***** Data for this exercise

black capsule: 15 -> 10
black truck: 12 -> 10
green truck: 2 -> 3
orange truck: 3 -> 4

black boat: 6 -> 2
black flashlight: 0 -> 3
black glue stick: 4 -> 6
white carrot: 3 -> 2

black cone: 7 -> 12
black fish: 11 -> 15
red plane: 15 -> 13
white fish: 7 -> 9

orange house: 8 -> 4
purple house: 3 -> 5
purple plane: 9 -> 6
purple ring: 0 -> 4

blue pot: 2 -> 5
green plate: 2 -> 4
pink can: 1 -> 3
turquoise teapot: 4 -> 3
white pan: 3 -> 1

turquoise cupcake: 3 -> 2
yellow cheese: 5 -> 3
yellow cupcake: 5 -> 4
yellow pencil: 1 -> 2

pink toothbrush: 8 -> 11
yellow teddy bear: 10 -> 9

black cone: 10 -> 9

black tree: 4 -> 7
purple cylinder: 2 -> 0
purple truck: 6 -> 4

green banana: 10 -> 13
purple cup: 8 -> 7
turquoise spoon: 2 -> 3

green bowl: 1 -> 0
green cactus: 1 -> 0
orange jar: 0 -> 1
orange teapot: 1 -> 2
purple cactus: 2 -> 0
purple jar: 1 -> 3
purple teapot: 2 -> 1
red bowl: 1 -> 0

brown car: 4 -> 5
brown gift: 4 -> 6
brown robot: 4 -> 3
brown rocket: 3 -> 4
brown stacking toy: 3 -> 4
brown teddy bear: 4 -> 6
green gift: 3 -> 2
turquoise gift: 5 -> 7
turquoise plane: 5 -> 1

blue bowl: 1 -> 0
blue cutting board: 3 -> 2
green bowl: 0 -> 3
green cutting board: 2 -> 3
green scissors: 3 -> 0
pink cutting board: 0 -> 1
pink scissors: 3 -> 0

**********

Exercise description: Please copy out each line in the entries that mentions the string "plane".

Result for this task:
red plane: 15 -> 13
purple plane: 9 -> 6
turquoise plane: 5 -> 1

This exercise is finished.